(Extracted records)
····················
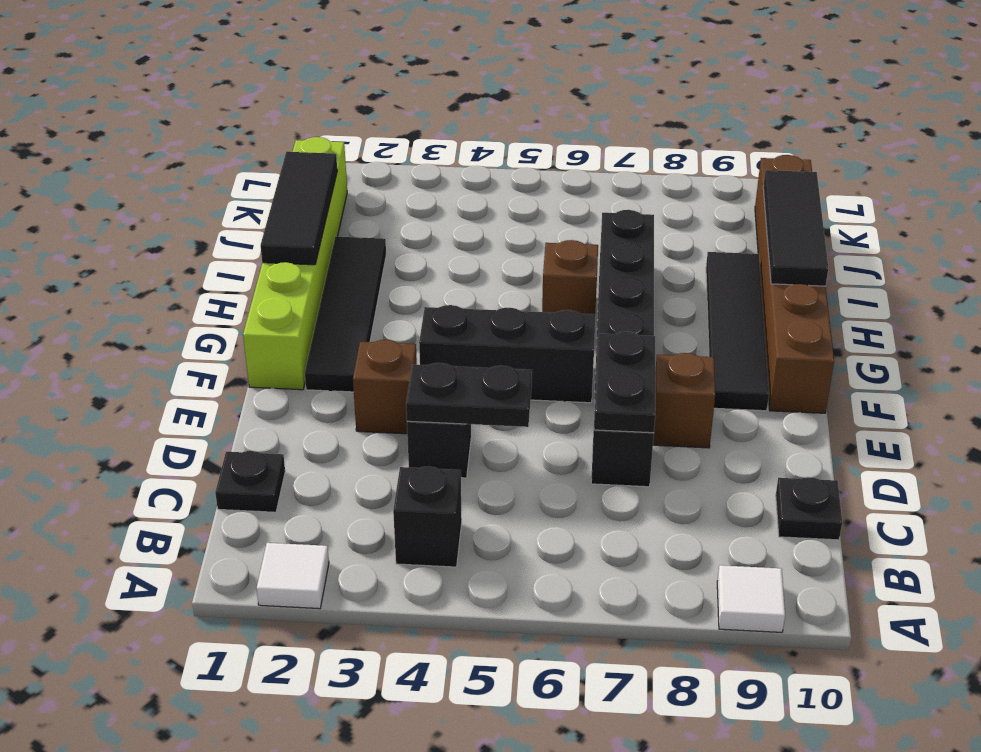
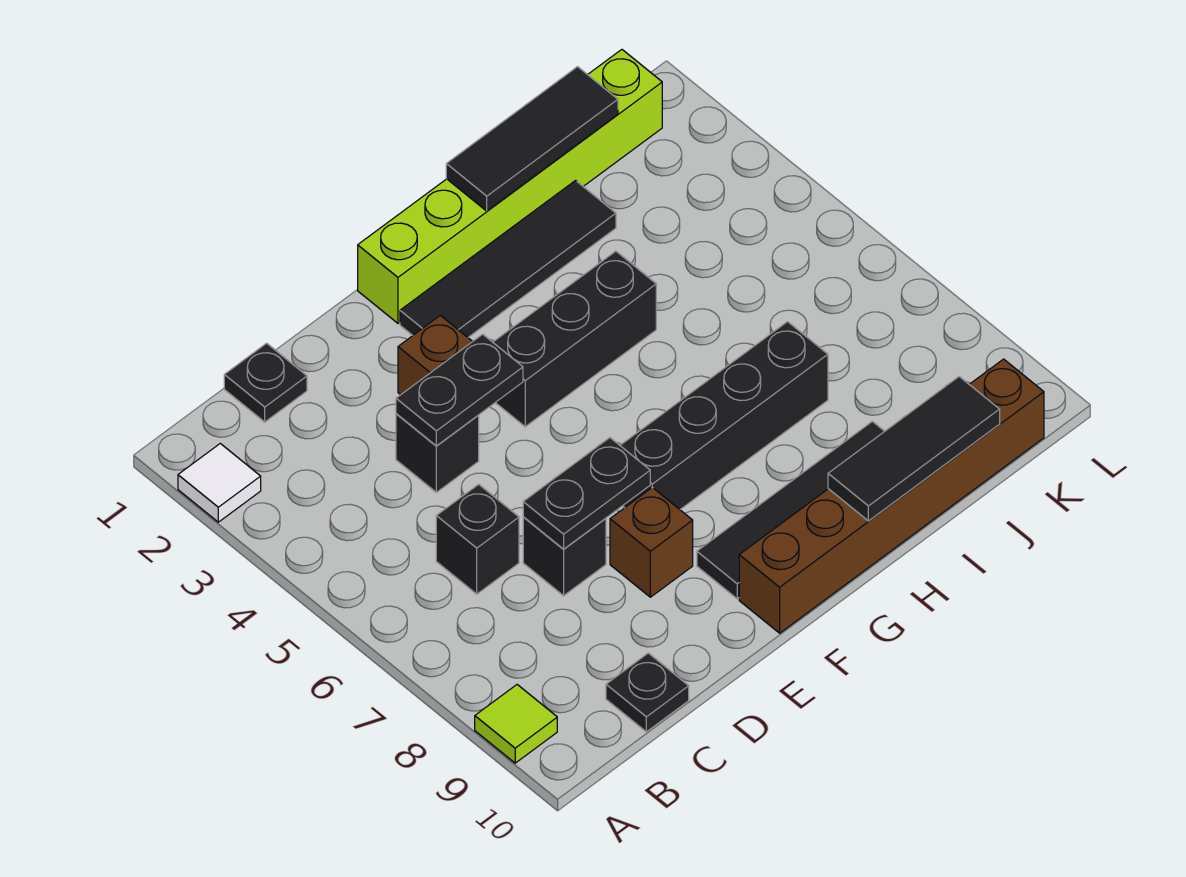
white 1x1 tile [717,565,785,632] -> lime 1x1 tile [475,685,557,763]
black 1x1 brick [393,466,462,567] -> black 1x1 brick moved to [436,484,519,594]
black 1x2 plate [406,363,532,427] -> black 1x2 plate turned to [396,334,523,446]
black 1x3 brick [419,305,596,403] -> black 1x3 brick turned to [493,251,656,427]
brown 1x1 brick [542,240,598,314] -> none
····················
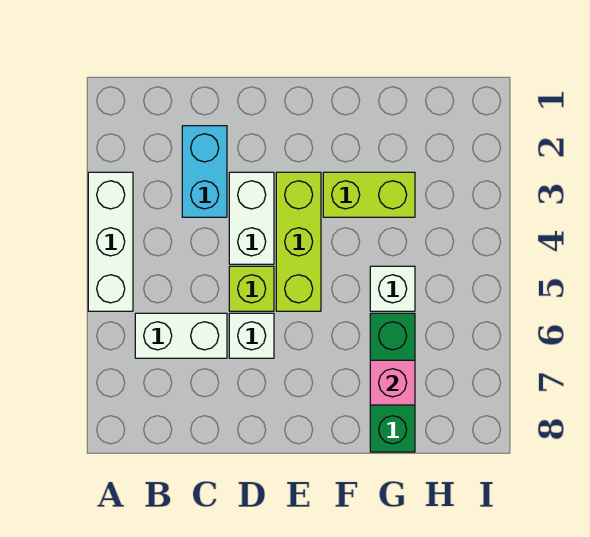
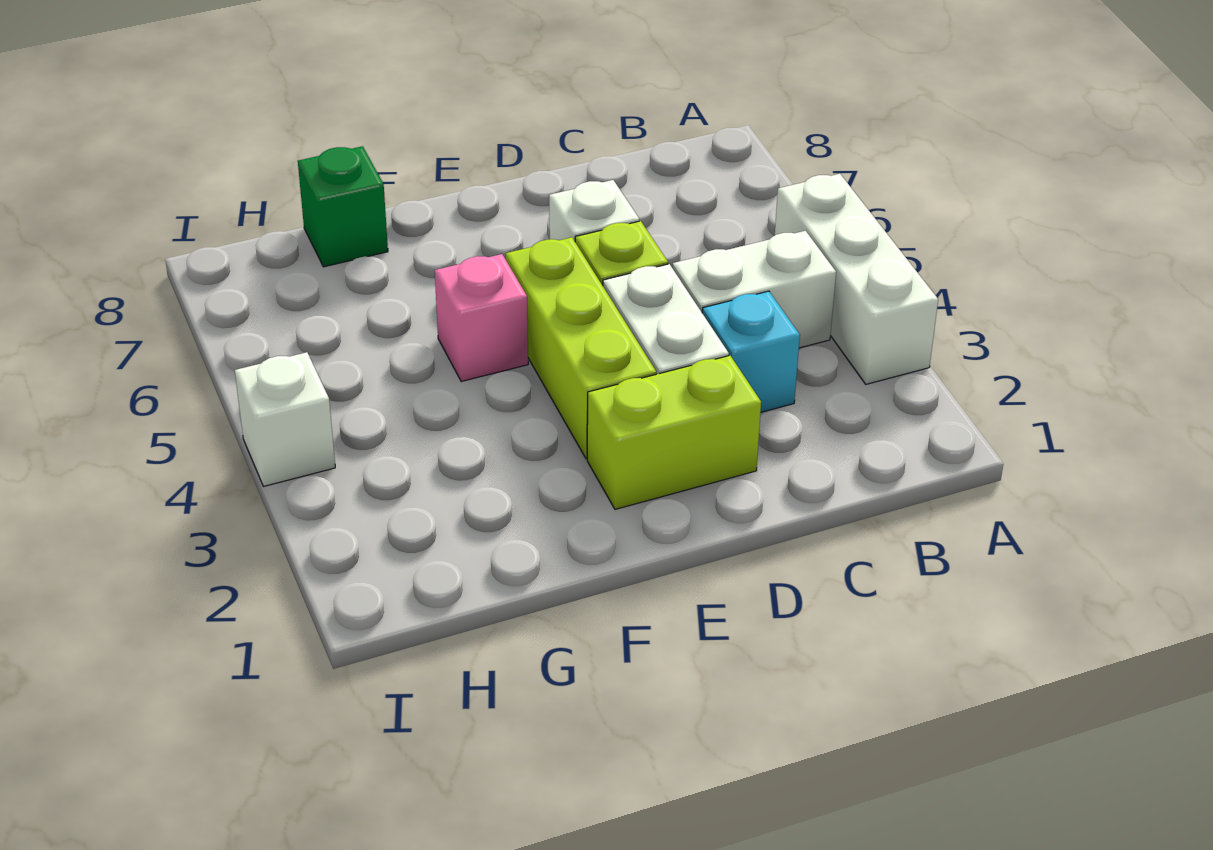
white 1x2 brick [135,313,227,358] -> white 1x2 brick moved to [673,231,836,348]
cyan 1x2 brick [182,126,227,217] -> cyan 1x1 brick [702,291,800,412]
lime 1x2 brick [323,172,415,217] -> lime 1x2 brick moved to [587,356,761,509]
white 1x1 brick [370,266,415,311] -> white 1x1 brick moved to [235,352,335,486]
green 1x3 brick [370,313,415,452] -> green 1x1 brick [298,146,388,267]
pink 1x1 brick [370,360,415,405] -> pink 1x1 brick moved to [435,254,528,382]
····················
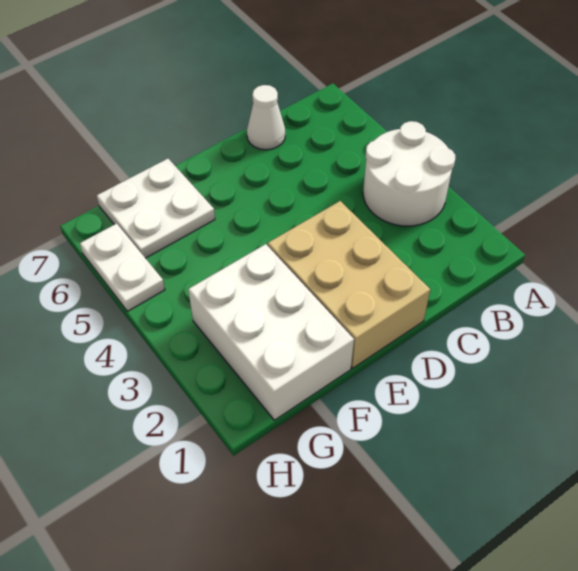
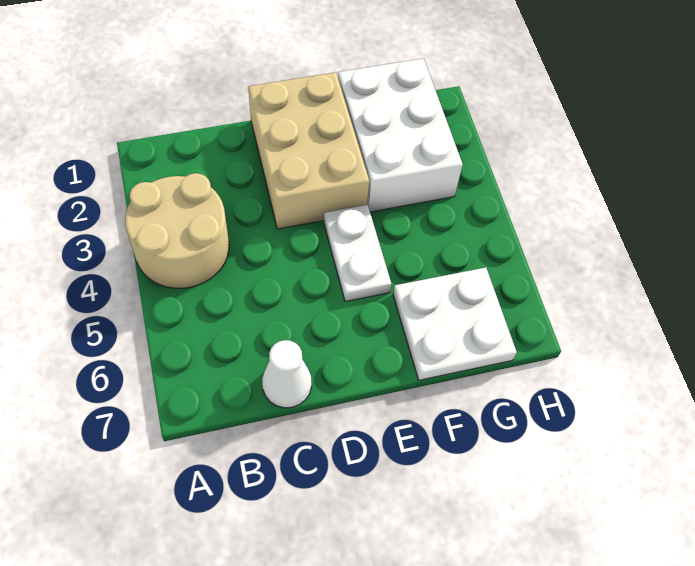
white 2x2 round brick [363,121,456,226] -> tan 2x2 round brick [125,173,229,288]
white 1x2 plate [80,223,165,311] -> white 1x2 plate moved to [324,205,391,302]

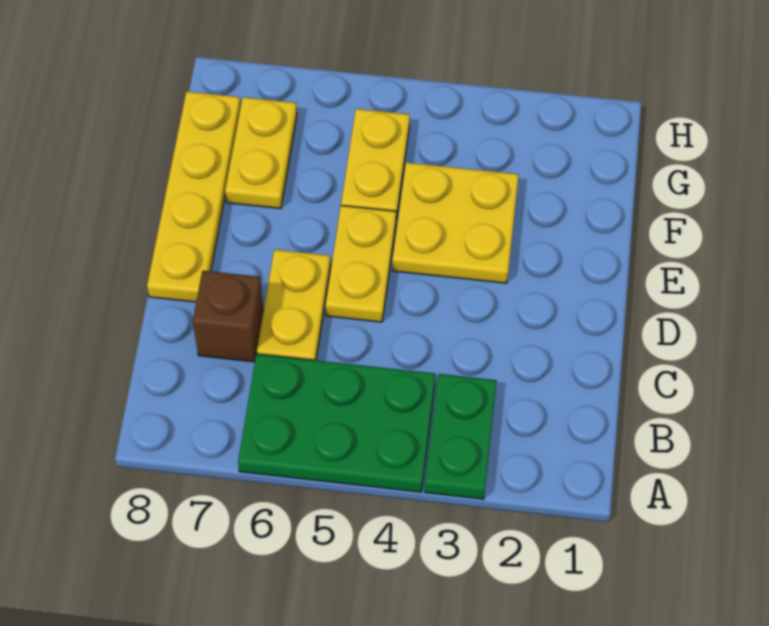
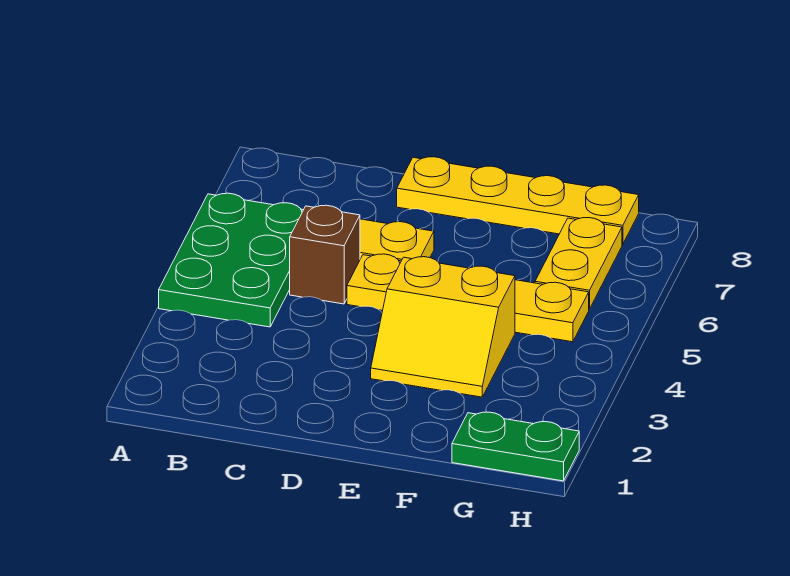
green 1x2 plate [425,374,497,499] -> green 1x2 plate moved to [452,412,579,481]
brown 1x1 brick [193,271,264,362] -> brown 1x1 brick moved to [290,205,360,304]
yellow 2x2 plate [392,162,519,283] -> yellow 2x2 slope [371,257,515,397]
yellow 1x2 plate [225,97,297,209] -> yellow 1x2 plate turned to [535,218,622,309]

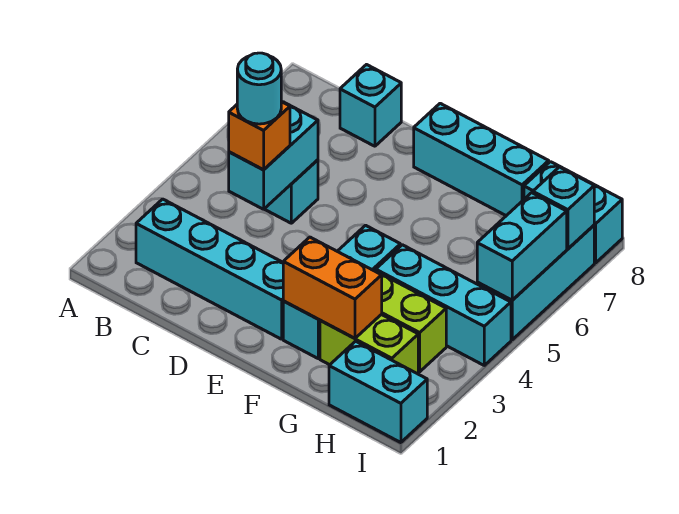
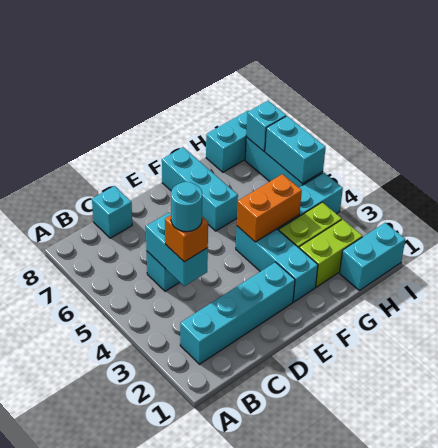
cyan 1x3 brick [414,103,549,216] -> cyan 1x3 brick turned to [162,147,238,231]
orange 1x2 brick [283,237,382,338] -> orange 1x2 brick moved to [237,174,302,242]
····················
▶ EXERCISE DETAILS:
Go through the entries and copy every line that has "green".

▶ EXERCISE RESULT:
green 1x3 brick [370,313,415,452] -> green 1x1 brick [298,146,388,267]
green 1x2 plate [425,374,497,499] -> green 1x2 plate moved to [452,412,579,481]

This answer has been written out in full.